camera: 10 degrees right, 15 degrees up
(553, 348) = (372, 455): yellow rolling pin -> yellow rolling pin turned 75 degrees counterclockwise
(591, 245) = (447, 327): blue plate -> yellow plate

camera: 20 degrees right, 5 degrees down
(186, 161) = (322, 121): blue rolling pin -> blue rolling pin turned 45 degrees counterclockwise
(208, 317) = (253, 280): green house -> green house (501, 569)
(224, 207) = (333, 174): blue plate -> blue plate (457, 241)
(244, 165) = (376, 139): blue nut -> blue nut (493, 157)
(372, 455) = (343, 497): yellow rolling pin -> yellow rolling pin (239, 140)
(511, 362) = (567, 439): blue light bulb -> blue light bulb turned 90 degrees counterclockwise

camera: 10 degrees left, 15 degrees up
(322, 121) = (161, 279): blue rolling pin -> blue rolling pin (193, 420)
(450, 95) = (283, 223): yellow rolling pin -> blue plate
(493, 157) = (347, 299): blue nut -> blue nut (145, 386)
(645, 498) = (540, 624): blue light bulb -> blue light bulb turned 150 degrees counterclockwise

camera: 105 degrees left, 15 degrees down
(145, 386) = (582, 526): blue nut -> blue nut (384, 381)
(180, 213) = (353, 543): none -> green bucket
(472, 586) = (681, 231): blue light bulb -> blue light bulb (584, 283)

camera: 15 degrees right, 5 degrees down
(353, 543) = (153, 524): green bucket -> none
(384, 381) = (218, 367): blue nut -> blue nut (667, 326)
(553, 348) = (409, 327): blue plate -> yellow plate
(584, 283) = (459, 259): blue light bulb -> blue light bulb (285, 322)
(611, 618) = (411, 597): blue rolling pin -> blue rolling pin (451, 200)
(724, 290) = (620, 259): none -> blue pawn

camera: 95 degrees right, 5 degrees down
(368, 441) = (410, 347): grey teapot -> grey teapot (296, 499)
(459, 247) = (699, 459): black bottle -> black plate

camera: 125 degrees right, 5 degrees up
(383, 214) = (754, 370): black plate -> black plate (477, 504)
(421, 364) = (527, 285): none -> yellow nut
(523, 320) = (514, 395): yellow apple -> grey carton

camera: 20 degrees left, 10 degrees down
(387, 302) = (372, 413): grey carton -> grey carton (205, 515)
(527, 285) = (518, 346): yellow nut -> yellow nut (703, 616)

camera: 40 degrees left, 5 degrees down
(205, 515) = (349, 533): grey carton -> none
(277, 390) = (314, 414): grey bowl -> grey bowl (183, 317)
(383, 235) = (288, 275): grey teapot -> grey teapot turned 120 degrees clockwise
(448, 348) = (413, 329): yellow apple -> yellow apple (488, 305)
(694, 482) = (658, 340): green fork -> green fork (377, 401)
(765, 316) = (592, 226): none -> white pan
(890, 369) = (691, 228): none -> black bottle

..............................

## Problem details:
Print the material above once more, exactly.

## Answer box:
camera: 10 degrees right, 15 degrees up
(553, 348) = (372, 455): yellow rolling pin -> yellow rolling pin turned 75 degrees counterclockwise
(591, 245) = (447, 327): blue plate -> yellow plate

camera: 20 degrees right, 5 degrees down
(186, 161) = (322, 121): blue rolling pin -> blue rolling pin turned 45 degrees counterclockwise
(208, 317) = (253, 280): green house -> green house (501, 569)
(224, 207) = (333, 174): blue plate -> blue plate (457, 241)
(244, 165) = (376, 139): blue nut -> blue nut (493, 157)
(372, 455) = (343, 497): yellow rolling pin -> yellow rolling pin (239, 140)
(511, 362) = (567, 439): blue light bulb -> blue light bulb turned 90 degrees counterclockwise

camera: 10 degrees left, 15 degrees up
(322, 121) = (161, 279): blue rolling pin -> blue rolling pin (193, 420)
(450, 95) = (283, 223): yellow rolling pin -> blue plate
(493, 157) = (347, 299): blue nut -> blue nut (145, 386)
(645, 498) = (540, 624): blue light bulb -> blue light bulb turned 150 degrees counterclockwise

camera: 105 degrees left, 15 degrees down
(145, 386) = (582, 526): blue nut -> blue nut (384, 381)
(180, 213) = (353, 543): none -> green bucket
(472, 586) = (681, 231): blue light bulb -> blue light bulb (584, 283)

camera: 15 degrees right, 5 degrees down
(353, 543) = (153, 524): green bucket -> none
(384, 381) = (218, 367): blue nut -> blue nut (667, 326)
(553, 348) = (409, 327): blue plate -> yellow plate
(584, 283) = (459, 259): blue light bulb -> blue light bulb (285, 322)
(611, 618) = (411, 597): blue rolling pin -> blue rolling pin (451, 200)
(724, 290) = (620, 259): none -> blue pawn

camera: 95 degrees right, 5 degrees down
(368, 441) = (410, 347): grey teapot -> grey teapot (296, 499)
(459, 247) = (699, 459): black bottle -> black plate

camera: 125 degrees right, 5 degrees up
(383, 214) = (754, 370): black plate -> black plate (477, 504)
(421, 364) = (527, 285): none -> yellow nut
(523, 320) = (514, 395): yellow apple -> grey carton

camera: 20 degrees left, 10 degrees down
(387, 302) = (372, 413): grey carton -> grey carton (205, 515)
(527, 285) = (518, 346): yellow nut -> yellow nut (703, 616)

camera: 40 degrees left, 5 degrees down
(205, 515) = (349, 533): grey carton -> none
(277, 390) = (314, 414): grey bowl -> grey bowl (183, 317)
(383, 235) = (288, 275): grey teapot -> grey teapot turned 120 degrees clockwise
(448, 348) = (413, 329): yellow apple -> yellow apple (488, 305)
(694, 482) = (658, 340): green fork -> green fork (377, 401)
(765, 316) = (592, 226): none -> white pan
(890, 369) = (691, 228): none -> black bottle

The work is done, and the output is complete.